═════ Dataset records ═════

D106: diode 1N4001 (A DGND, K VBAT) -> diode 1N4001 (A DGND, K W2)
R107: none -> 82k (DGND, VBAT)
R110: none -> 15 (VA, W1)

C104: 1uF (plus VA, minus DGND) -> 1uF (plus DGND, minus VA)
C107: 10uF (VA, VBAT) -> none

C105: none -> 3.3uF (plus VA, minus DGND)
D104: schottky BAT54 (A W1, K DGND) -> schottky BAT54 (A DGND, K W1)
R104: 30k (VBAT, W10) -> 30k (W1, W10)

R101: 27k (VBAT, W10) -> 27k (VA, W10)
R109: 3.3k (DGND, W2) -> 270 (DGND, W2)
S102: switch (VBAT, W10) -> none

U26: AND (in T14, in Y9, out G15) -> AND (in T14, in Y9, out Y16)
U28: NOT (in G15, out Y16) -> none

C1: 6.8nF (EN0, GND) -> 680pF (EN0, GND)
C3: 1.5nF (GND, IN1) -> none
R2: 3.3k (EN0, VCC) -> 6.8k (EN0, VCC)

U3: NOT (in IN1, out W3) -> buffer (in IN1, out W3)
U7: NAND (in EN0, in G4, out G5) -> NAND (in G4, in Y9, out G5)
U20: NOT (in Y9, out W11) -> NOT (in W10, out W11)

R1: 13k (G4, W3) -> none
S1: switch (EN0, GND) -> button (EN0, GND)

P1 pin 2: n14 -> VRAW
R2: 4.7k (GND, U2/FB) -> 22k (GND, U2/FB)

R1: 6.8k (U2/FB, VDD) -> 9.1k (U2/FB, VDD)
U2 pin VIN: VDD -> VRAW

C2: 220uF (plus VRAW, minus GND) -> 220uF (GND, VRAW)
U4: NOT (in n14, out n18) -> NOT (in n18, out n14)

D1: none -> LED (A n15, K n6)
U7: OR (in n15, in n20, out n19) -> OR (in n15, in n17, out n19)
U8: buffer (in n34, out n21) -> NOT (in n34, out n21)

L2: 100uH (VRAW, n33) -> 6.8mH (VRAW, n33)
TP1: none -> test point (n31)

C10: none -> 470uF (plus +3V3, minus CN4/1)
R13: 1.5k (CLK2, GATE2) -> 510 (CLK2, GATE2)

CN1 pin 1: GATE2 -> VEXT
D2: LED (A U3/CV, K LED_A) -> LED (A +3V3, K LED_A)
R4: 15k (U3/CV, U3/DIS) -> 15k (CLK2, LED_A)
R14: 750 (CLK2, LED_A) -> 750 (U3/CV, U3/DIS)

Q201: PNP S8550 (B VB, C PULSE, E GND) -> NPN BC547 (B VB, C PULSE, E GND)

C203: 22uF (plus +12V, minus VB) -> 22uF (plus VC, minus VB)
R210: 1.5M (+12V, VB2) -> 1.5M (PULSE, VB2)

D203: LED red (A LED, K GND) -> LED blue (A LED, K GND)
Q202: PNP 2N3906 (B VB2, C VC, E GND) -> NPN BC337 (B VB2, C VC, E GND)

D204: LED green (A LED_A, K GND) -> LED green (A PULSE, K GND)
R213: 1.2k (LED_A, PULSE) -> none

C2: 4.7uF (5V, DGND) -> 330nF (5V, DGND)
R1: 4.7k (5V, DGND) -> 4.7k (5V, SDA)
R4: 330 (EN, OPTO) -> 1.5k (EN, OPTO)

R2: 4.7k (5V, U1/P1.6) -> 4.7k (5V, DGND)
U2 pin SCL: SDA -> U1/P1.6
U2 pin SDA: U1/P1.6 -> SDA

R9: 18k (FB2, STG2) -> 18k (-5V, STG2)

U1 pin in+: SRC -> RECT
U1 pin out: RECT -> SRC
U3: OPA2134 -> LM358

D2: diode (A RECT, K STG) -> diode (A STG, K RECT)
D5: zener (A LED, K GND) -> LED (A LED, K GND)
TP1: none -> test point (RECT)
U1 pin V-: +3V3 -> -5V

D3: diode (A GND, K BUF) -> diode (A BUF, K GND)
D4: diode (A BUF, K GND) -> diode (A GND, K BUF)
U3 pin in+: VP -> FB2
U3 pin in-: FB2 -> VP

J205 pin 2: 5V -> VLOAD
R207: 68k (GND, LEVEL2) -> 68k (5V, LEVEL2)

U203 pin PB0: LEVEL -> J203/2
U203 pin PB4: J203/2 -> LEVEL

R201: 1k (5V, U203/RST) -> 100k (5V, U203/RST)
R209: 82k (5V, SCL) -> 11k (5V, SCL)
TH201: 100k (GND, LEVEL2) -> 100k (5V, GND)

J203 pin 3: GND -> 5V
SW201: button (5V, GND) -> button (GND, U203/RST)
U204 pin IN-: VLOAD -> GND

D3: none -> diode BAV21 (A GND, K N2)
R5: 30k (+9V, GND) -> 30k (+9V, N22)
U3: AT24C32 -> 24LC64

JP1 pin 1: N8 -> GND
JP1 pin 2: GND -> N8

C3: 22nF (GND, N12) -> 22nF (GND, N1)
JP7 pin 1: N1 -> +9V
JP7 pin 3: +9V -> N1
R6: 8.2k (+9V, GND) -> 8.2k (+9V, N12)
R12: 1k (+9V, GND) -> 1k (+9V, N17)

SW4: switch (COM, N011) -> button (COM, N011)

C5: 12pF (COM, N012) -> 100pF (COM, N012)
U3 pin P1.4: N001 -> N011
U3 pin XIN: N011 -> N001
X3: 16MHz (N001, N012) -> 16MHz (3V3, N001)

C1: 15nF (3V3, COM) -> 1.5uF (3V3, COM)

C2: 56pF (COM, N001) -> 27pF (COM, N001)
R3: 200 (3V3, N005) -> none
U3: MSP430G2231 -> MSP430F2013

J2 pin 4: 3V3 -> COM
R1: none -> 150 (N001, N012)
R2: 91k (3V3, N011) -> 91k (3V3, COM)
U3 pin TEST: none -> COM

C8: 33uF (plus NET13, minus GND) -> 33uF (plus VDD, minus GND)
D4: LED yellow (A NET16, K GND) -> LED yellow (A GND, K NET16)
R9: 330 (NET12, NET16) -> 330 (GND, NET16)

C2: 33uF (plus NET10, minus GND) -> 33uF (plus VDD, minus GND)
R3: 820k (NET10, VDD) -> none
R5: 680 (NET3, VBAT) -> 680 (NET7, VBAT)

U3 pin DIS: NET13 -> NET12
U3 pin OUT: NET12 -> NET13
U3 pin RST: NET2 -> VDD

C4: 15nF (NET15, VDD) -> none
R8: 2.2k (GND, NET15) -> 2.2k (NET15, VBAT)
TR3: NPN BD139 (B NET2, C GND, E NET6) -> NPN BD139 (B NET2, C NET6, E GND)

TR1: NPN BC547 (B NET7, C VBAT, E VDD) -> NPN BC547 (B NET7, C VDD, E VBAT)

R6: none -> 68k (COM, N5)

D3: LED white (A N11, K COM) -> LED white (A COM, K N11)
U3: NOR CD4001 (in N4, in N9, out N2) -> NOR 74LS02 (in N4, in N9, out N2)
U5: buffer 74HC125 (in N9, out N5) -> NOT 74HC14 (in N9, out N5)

═════

§ Exercise requirements
Give the number of lines in this material that include the string "VRAW", with no other text.

§ Task answer
4